**Problem description**
Find the string "TRIG" in the records and copy each line where it occurs.

Start of Provided records

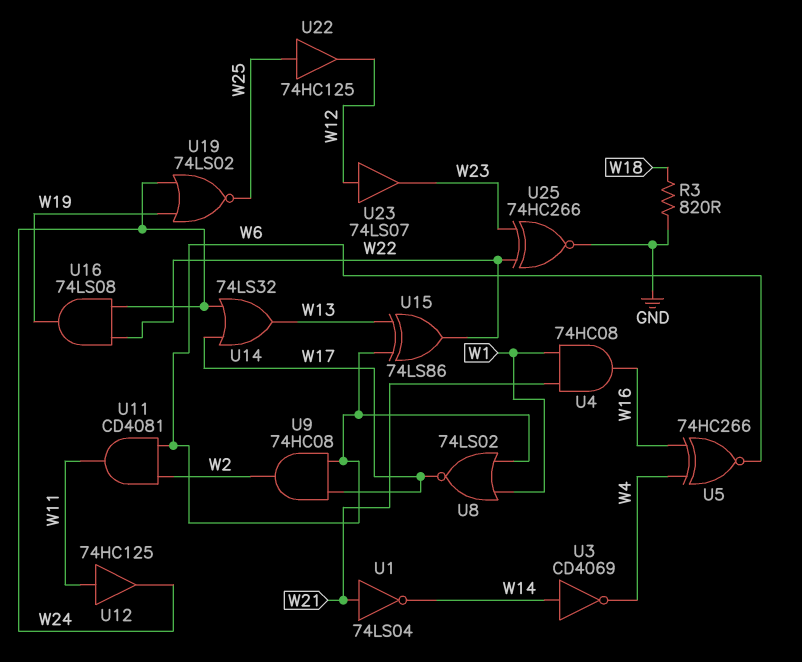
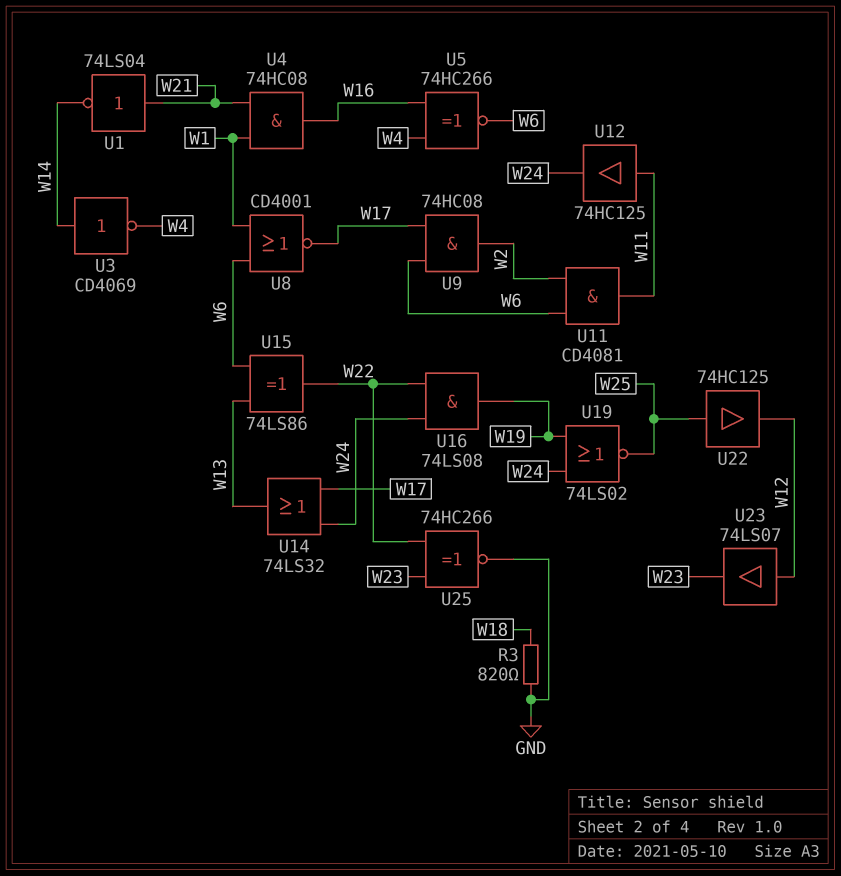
U8: NOR 74LS02 (in W1, in W6, out W17) -> NOR CD4001 (in W1, in W6, out W17)

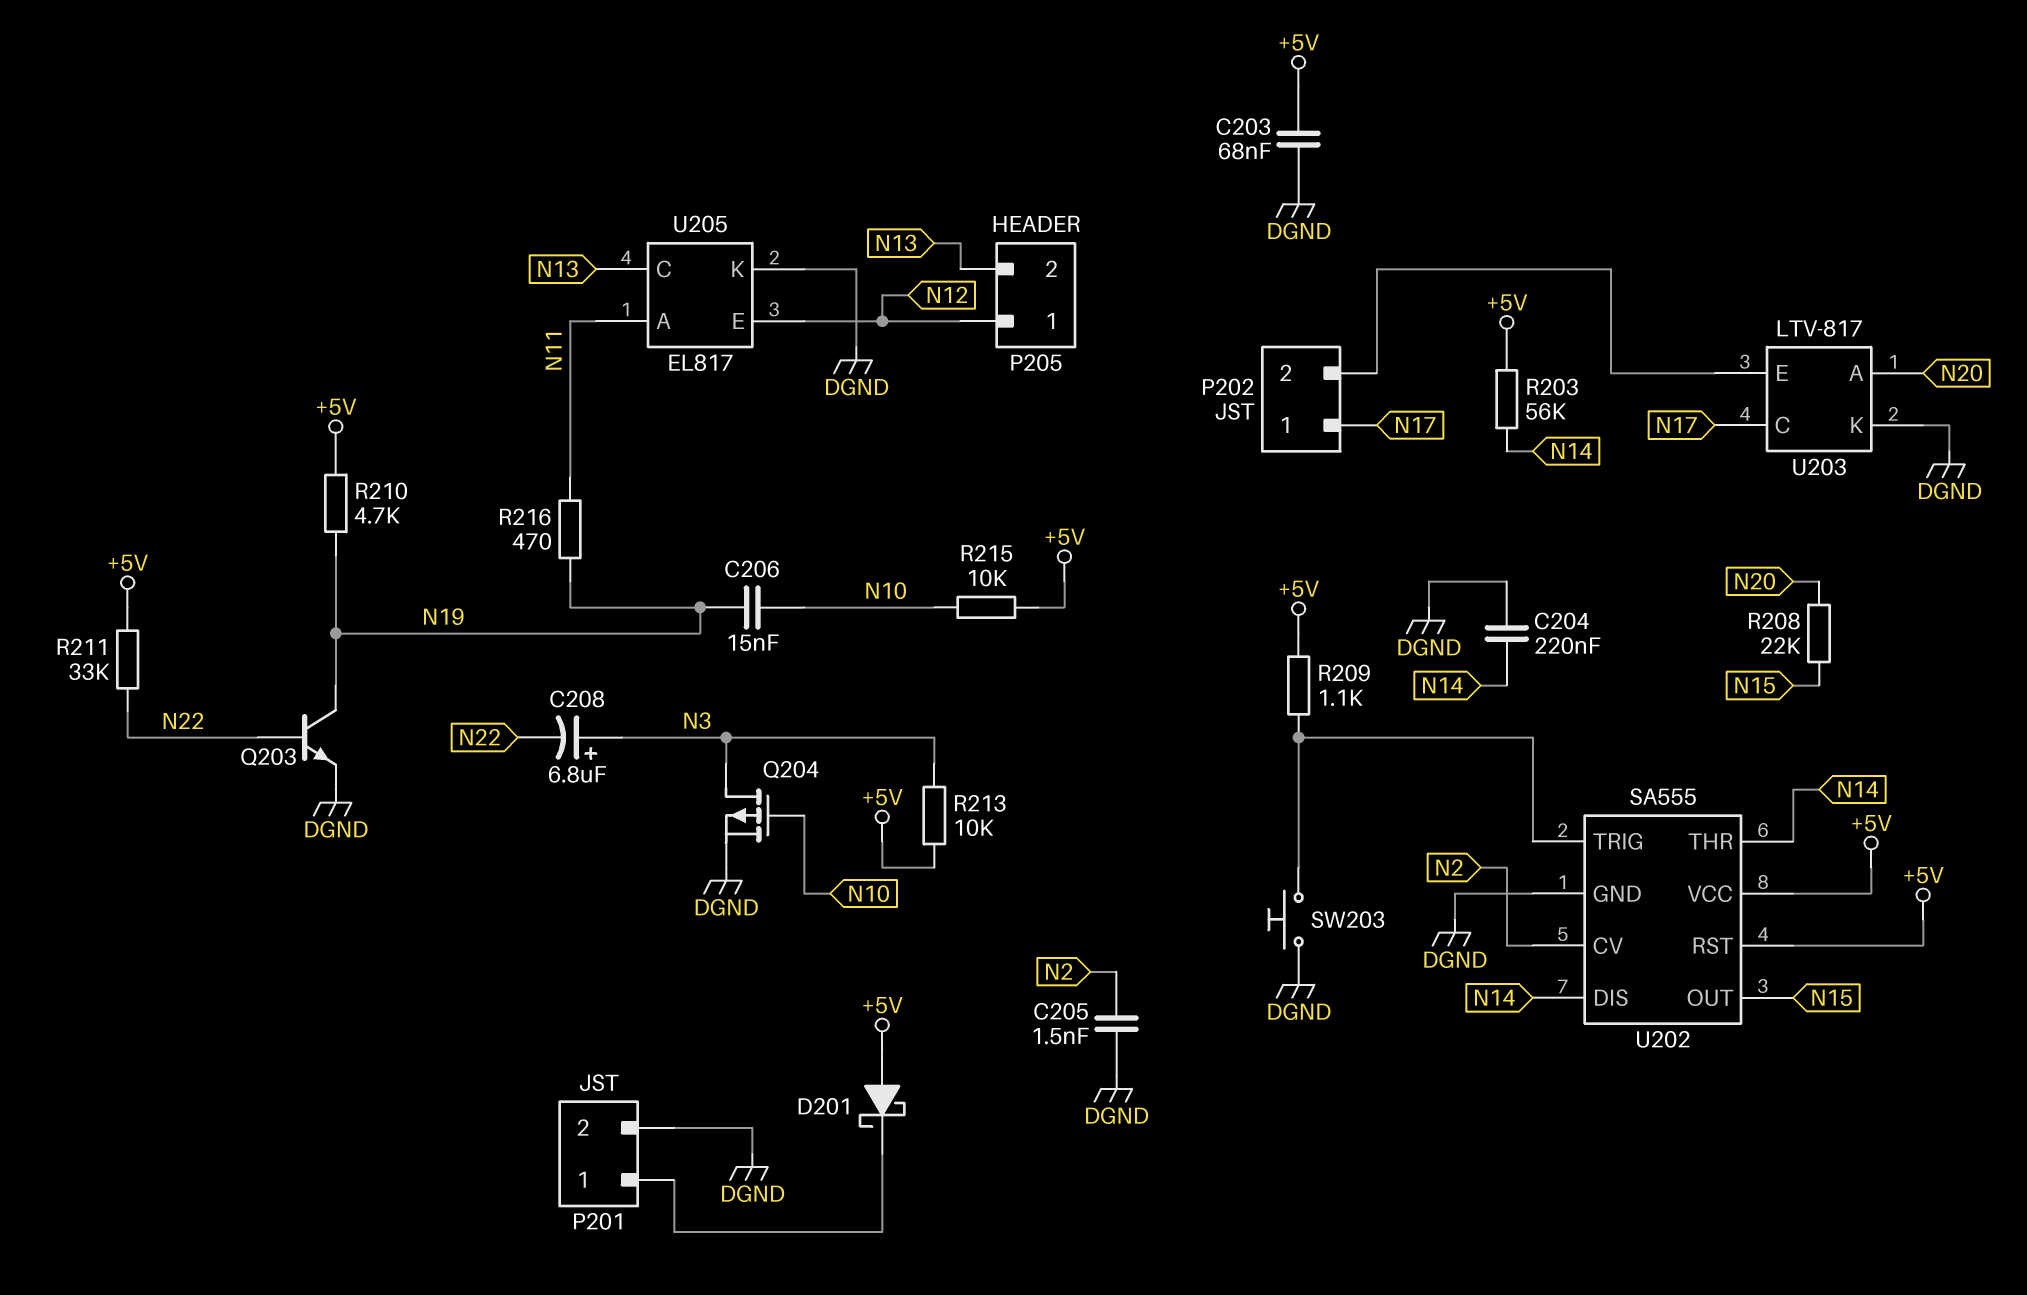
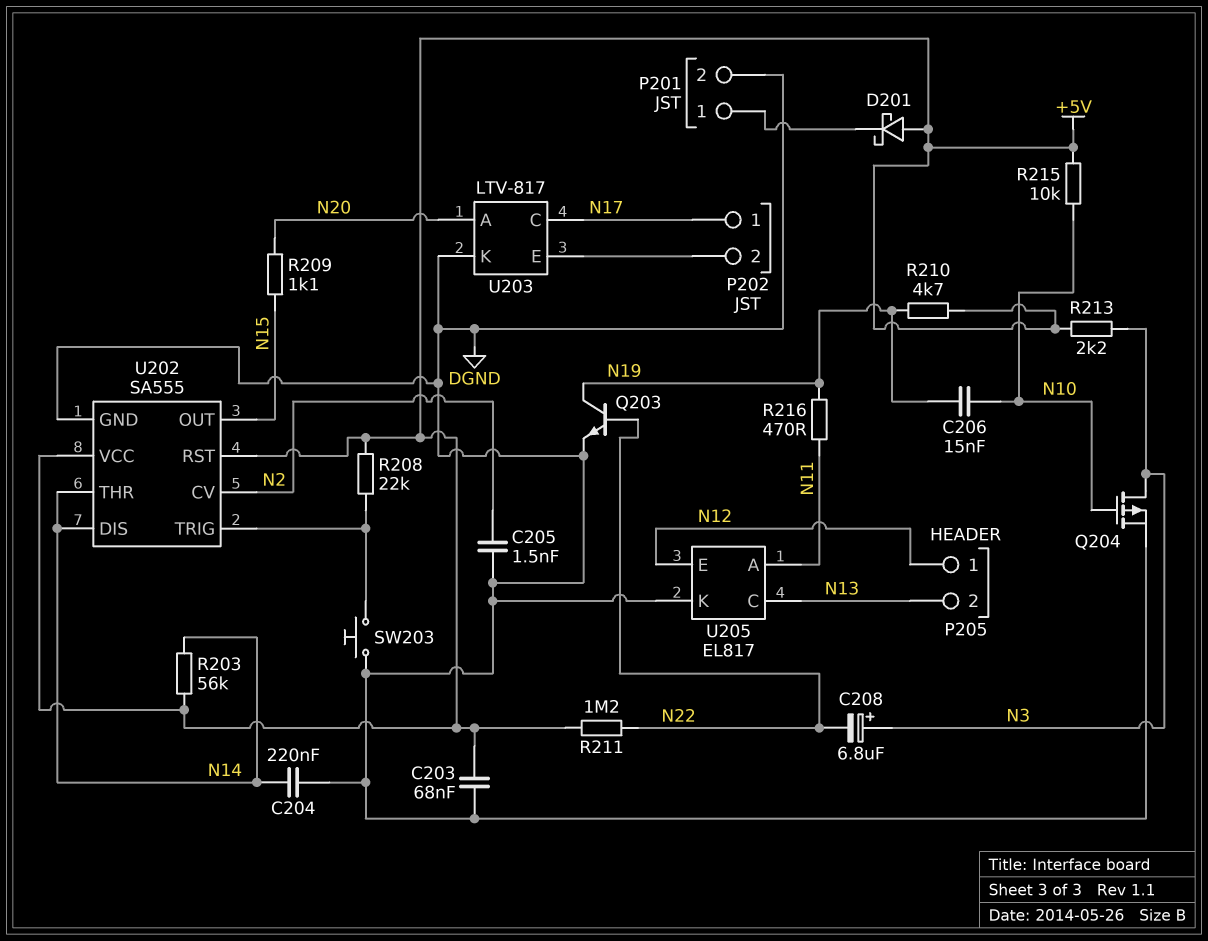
R208: 22k (N15, N20) -> 22k (+5V, U202/TRIG)
R209: 1.1k (+5V, U202/TRIG) -> 1.1k (N15, N20)
R211: 33k (+5V, N22) -> 1.2M (+5V, N22)
R213: 10k (+5V, N3) -> 2.2k (+5V, N3)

End of Provided records

**Result**
R208: 22k (N15, N20) -> 22k (+5V, U202/TRIG)
R209: 1.1k (+5V, U202/TRIG) -> 1.1k (N15, N20)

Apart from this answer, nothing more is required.